Read through the listing below and copy each line in which the word "right" occurs.
[Opening SUPPLIED RECORDS section]
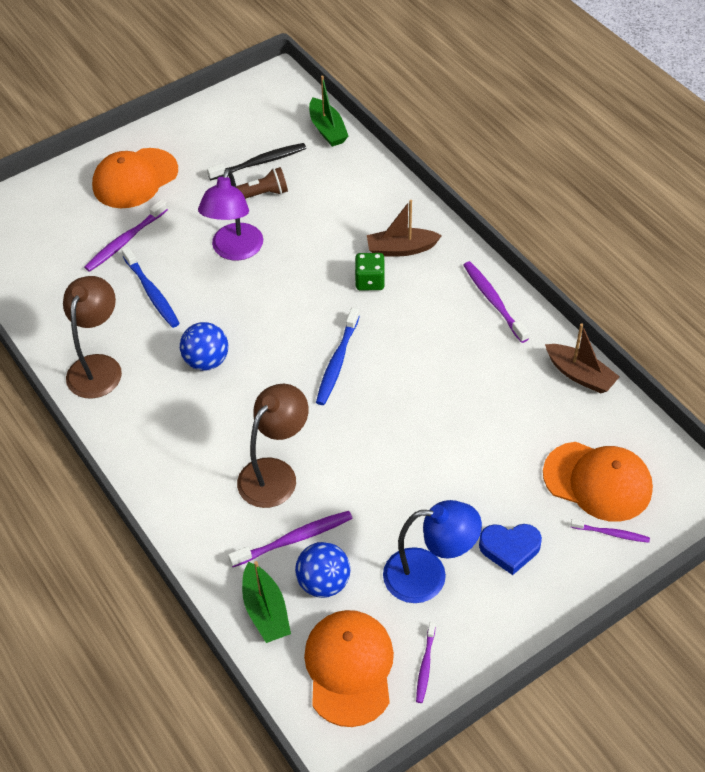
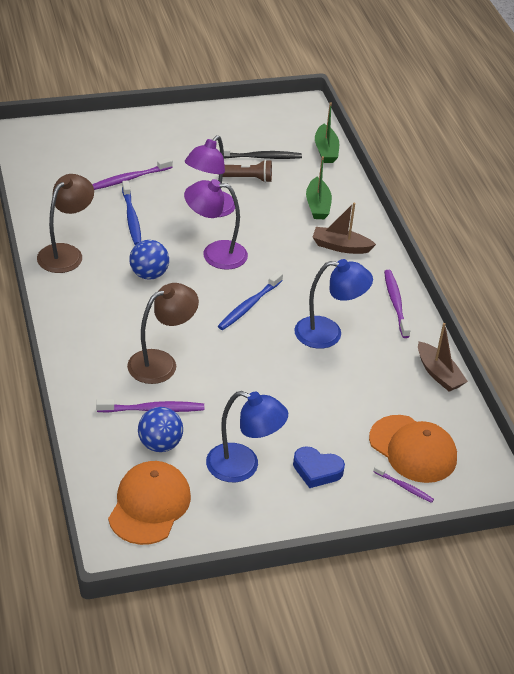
camera: 15 degrees right, 10 degrees down
(135, 178) = (158, 140): orange cap -> none
(265, 610) = (106, 448): green boat -> green boat (317, 205)
(268, 307) = (215, 254): none -> purple lamp
(370, 281) = (304, 261): green dice -> none
(425, 666) = (208, 524): purple toothbrush -> none
(440, 366) = (328, 334): none -> blue lamp

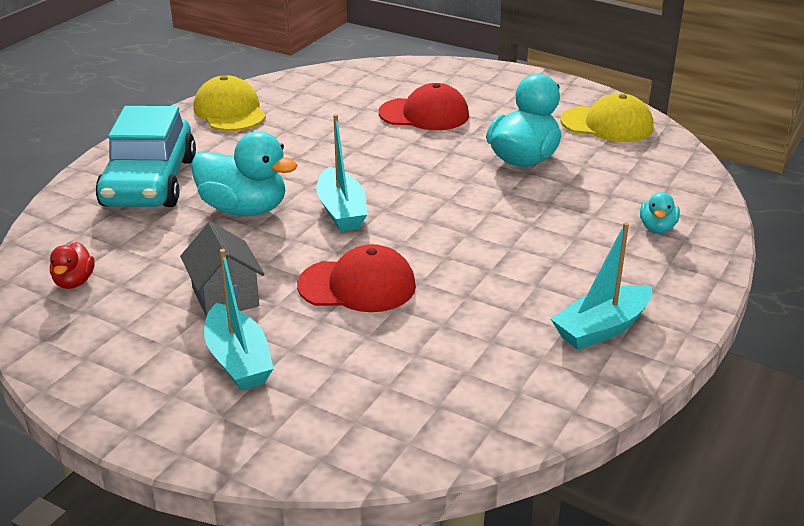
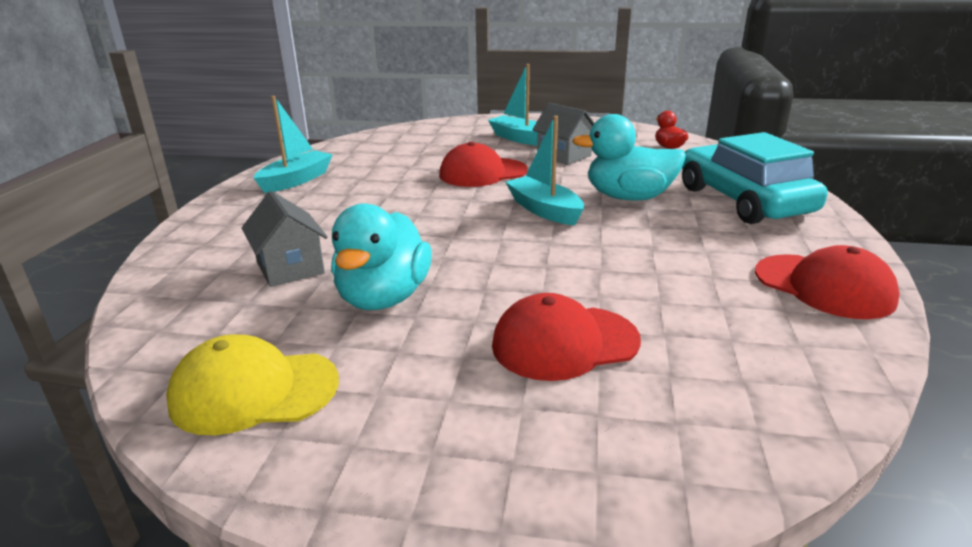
camera: 160 degrees right, 5 degrees down
(230, 111) = (824, 286): yellow cap -> red cap
(595, 197) = (290, 268): none -> grey house
(657, 228) = (227, 249): turquoise duck -> none

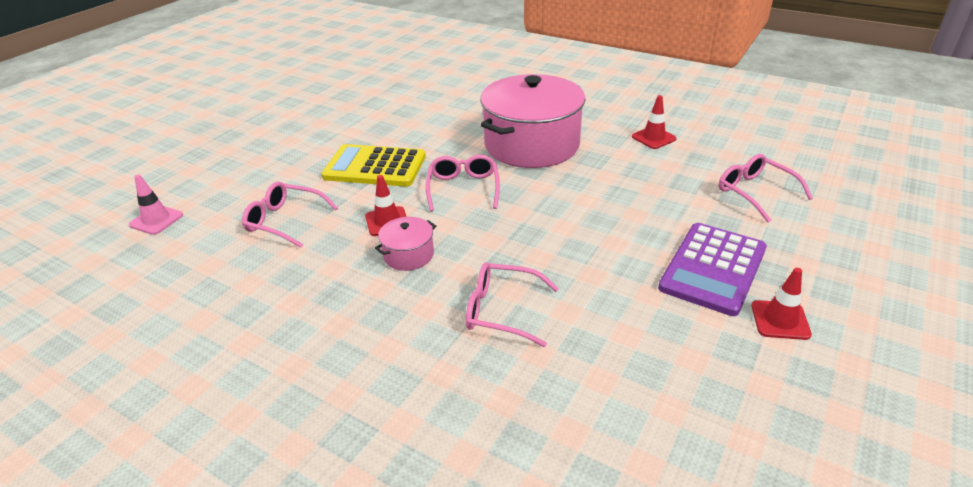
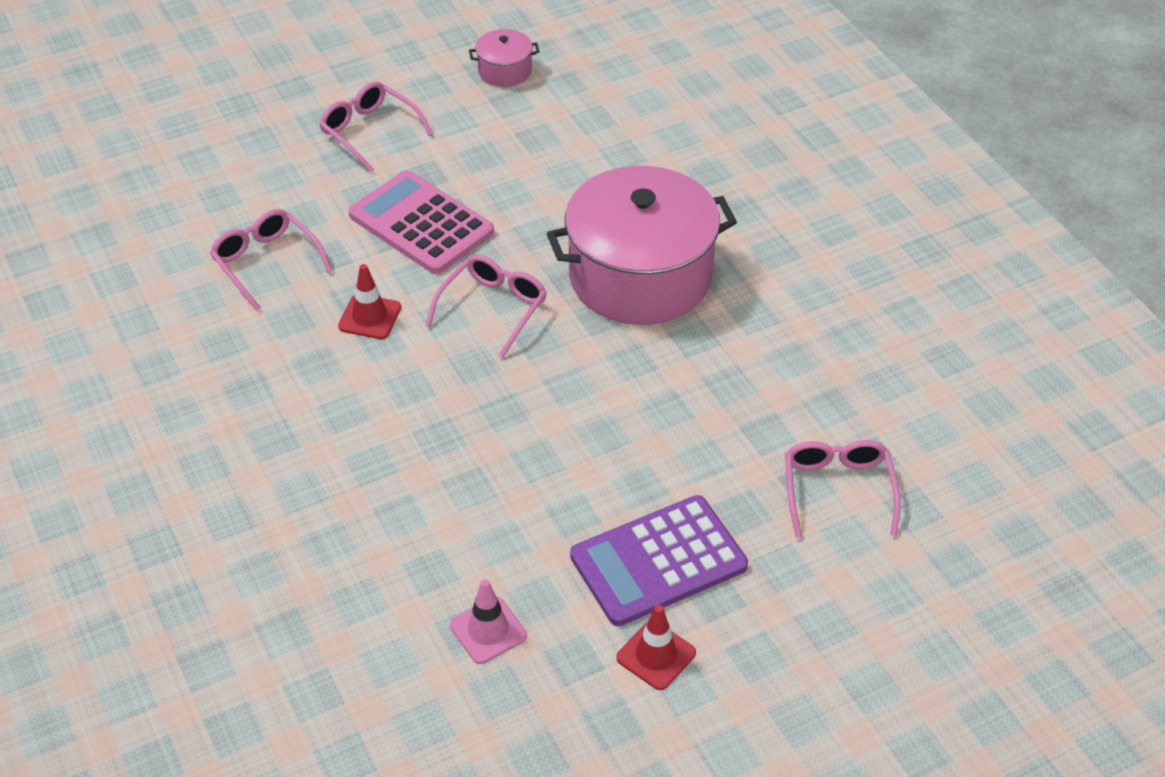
camera: 30 degrees right, 10 degrees up
(156, 220) = (141, 197): pink traffic cone -> pink traffic cone (488, 630)
(375, 167) = (421, 223): yellow calculator -> pink calculator
(408, 255) = (356, 375): pink pot -> pink pot (505, 71)
(500, 310) = (388, 492): pink glasses -> pink glasses (368, 131)
(653, 138) = (812, 340): red traffic cone -> none

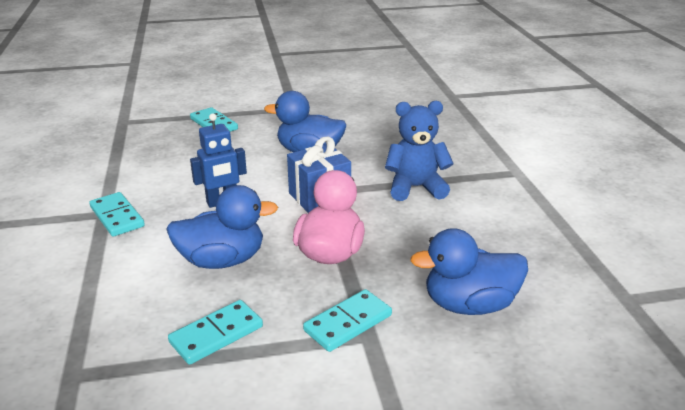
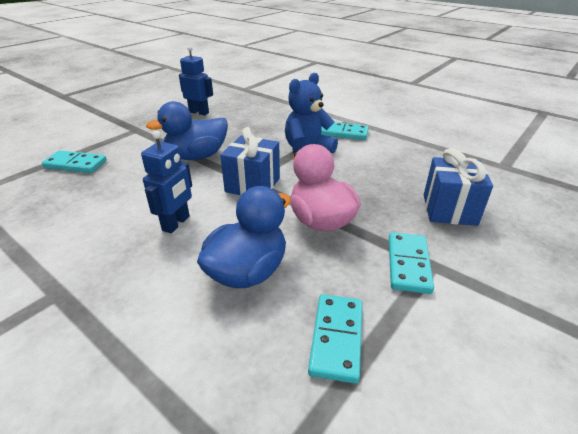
camera: 40 degrees left, 5 degrees up
(117, 217) = (80, 288): turquoise domino -> turquoise domino (343, 133)
(369, 109) = (199, 112): none -> blue robot
(469, 304) = (449, 209): blue duck -> blue gift

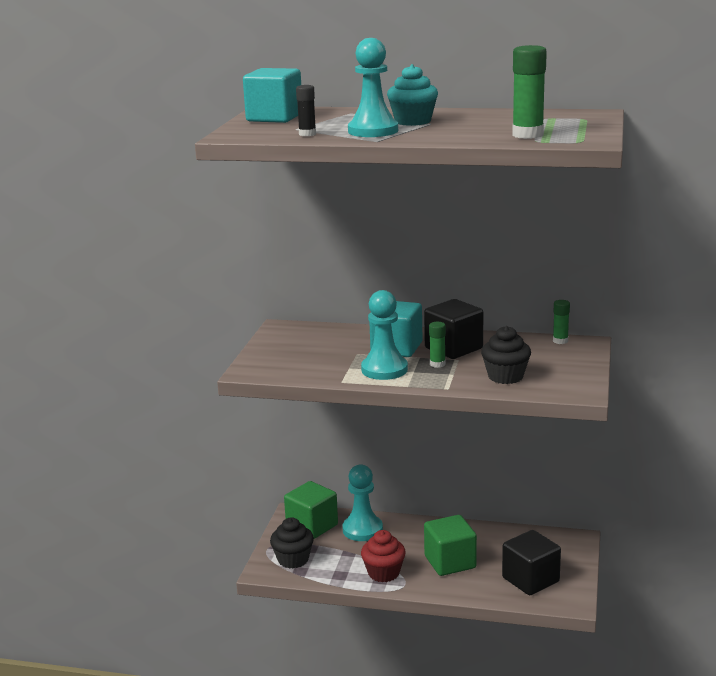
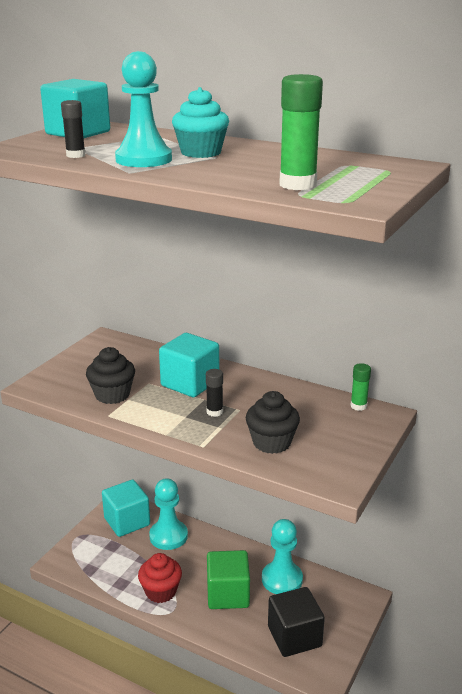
camera: 15 degrees right, 5 degrees up
(293, 559) = (90, 555): black cupcake -> black cupcake (112, 395)
(312, 526) = (127, 521): green cube -> turquoise cube
(384, 370) = (159, 408): turquoise pawn -> turquoise pawn (282, 579)
(437, 364) = (214, 412): green glue stick -> black glue stick
(453, 348) = (244, 394): black cube -> none

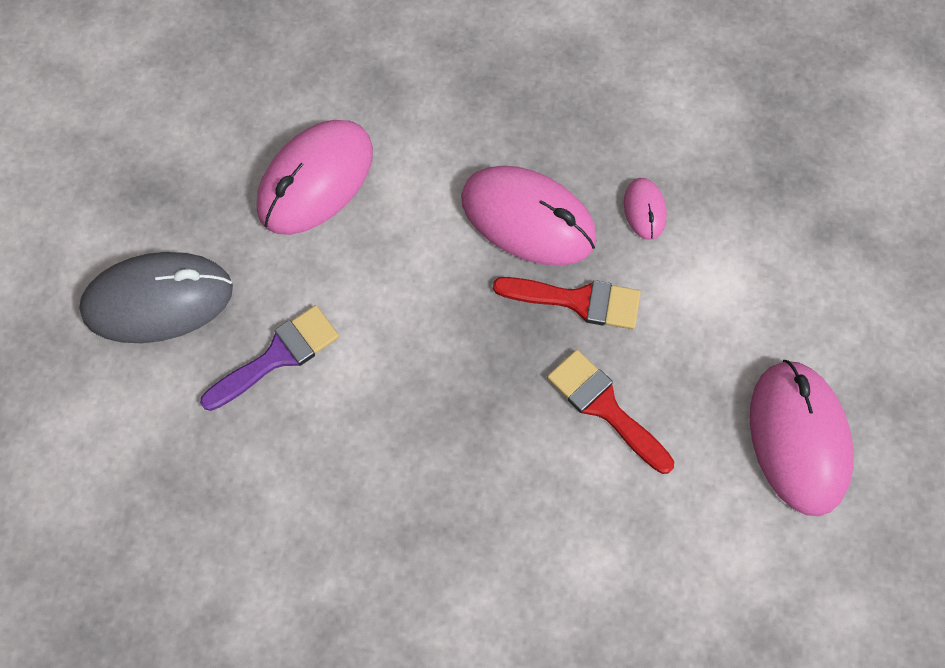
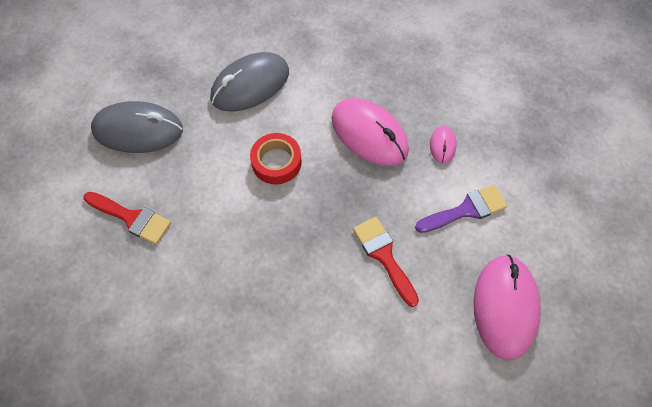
camera: 15 degrees right, 5 degrees down
(278, 356) = (195, 177): purple brush -> purple brush (466, 210)
(316, 180) = (250, 85): pink mouse -> grey mouse
(398, 300) = (276, 162): none -> red tape
(578, 301) = (386, 188): red brush -> red brush (132, 218)

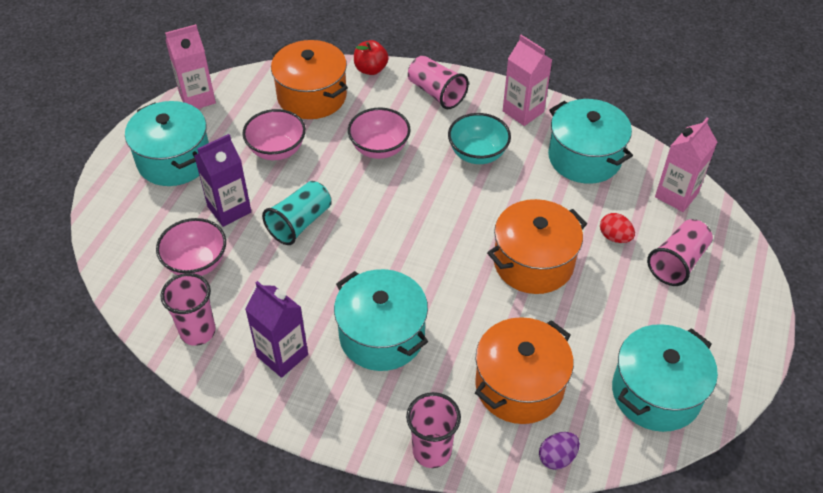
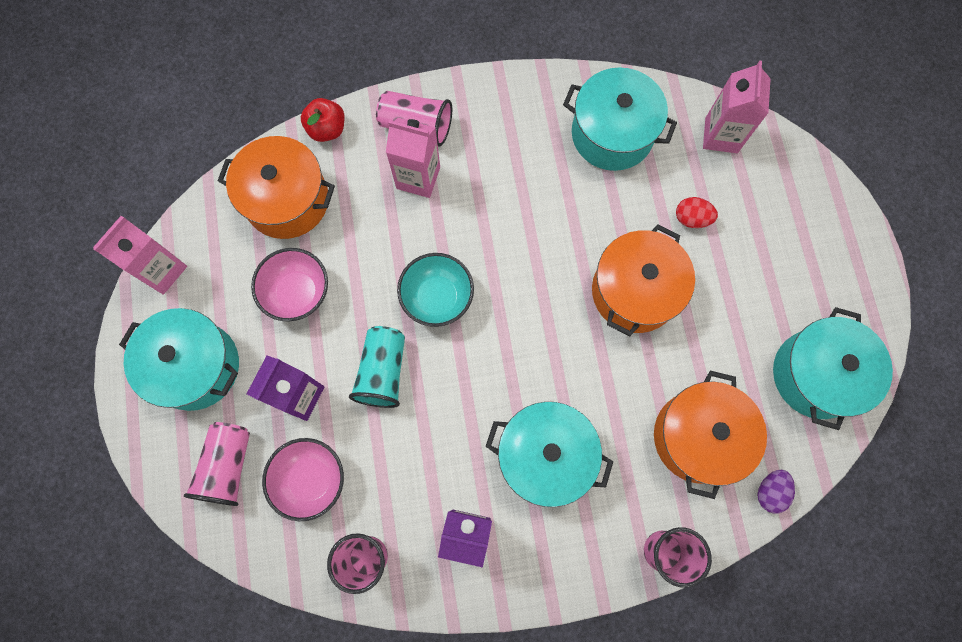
camera: 30 degrees left, 25 degrees up
(379, 148) = (403, 232): pink bowl -> none
(477, 154) = (506, 186): turquoise bowl -> turquoise bowl (437, 298)
(523, 111) = (519, 105): pink carton -> pink carton (418, 177)
(677, 262) = (762, 217): pink cup -> pink cup (228, 466)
[Closing SUPPLIED RECORDS section]
**RESPONSE TO THIS EXERCISE**:
camera: 15 degrees right, 10 degrees down
camera: 160 degrees right, 5 degrees down
camera: 30 degrees right, 10 degrees up
camera: 15 degrees right, 5 degrees up
camera: 15 degrees right, 5 degrees down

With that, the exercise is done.